[Recorded data]
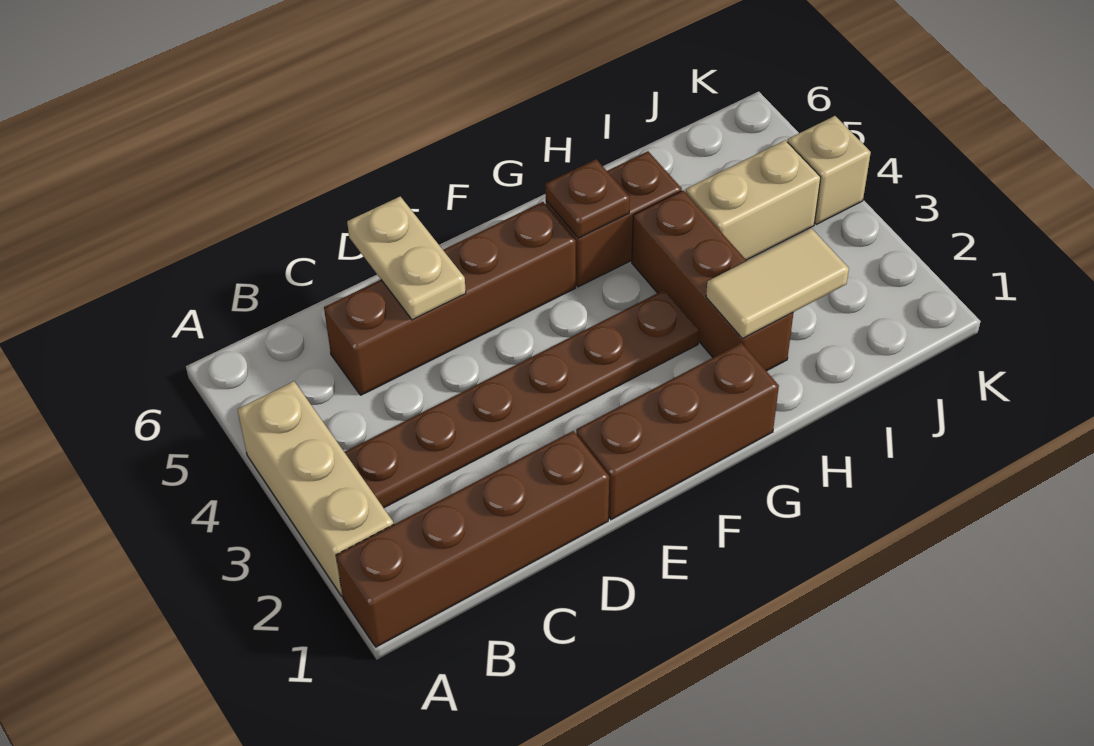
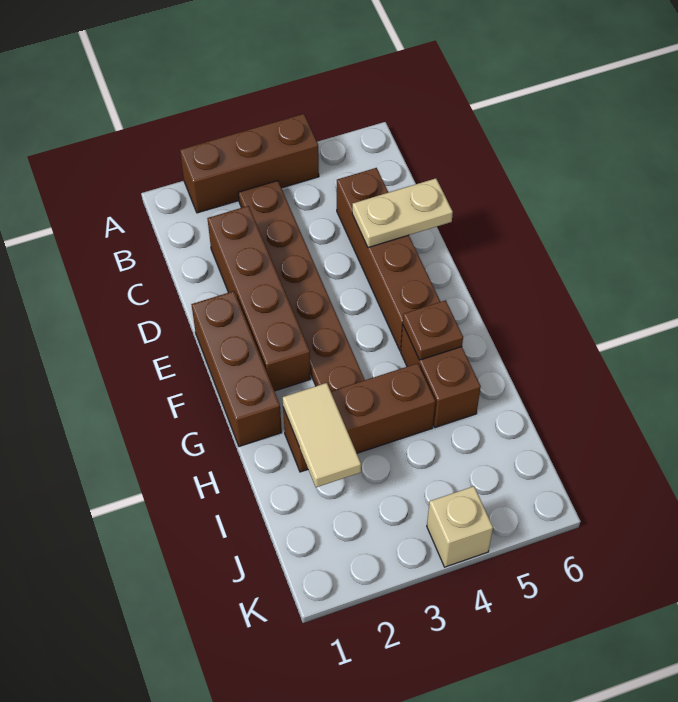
brown brick A1:D1 level 1 -> brown brick C2:F2 level 1
tan brick A2:A4 level 1 -> brown brick A2:A4 level 1
tan brick I4:J4 level 1 -> none

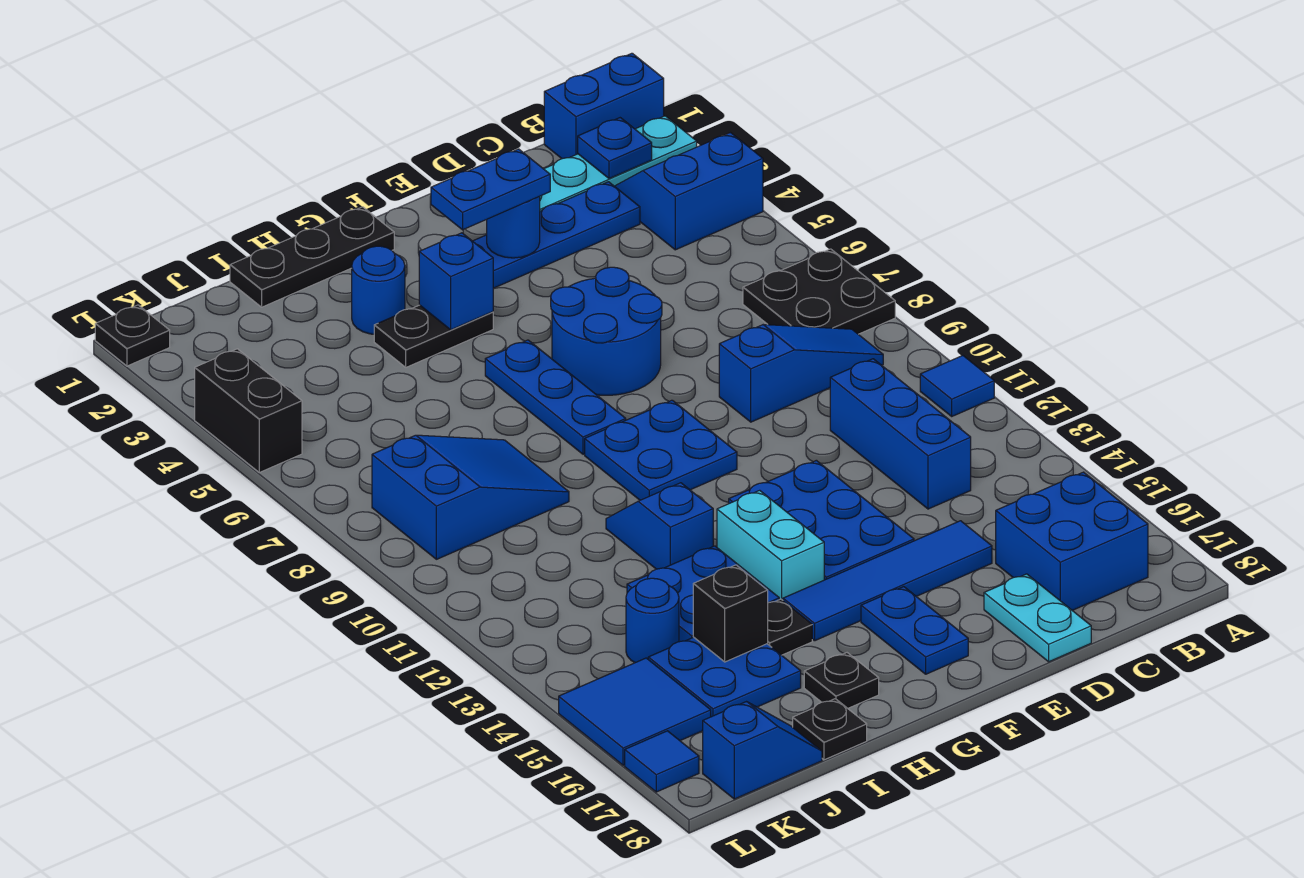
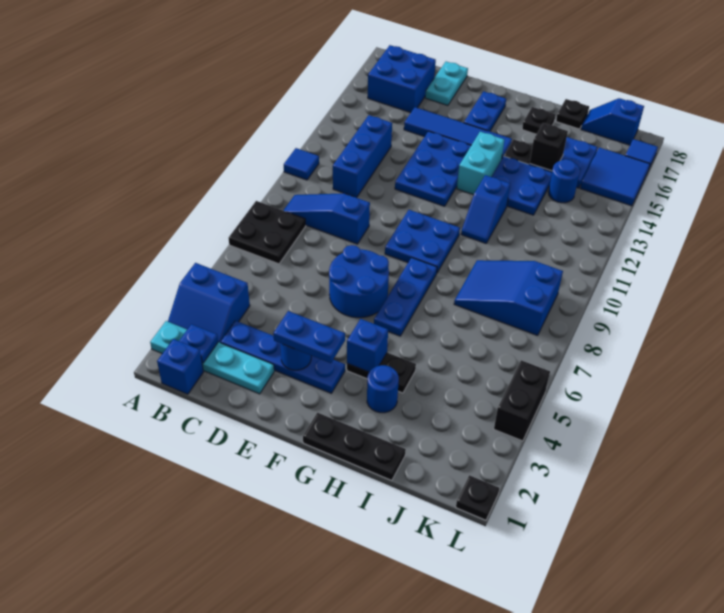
blue brick A1:B1 level 1 -> blue brick B1 level 1

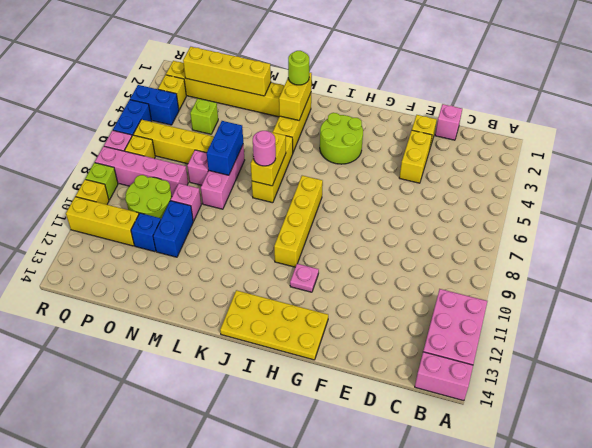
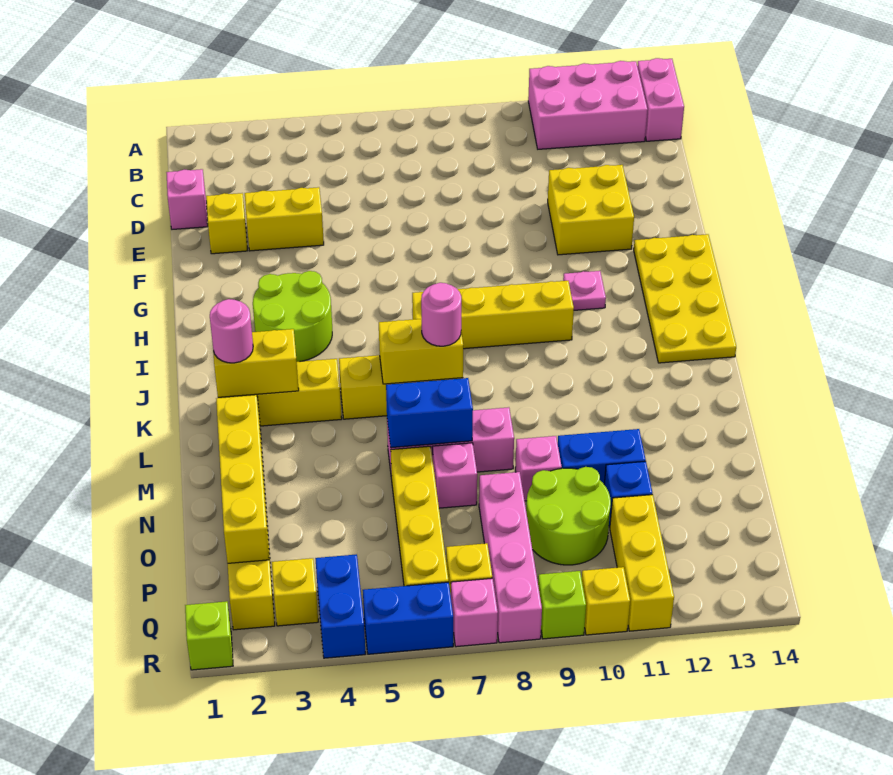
none -> yellow brick E11:F12 level 1
lime round brick K2 level 3 -> pink round brick K2 level 3
lime brick O4 level 1 -> lime brick R1 level 1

• [Exercise objective]: Word for word, print every record, and leave out any picture.

• [Answer to this exercise]:
brown brick A1:D1 level 1 -> brown brick C2:F2 level 1
tan brick A2:A4 level 1 -> brown brick A2:A4 level 1
tan brick I4:J4 level 1 -> none

blue brick A1:B1 level 1 -> blue brick B1 level 1

none -> yellow brick E11:F12 level 1
lime round brick K2 level 3 -> pink round brick K2 level 3
lime brick O4 level 1 -> lime brick R1 level 1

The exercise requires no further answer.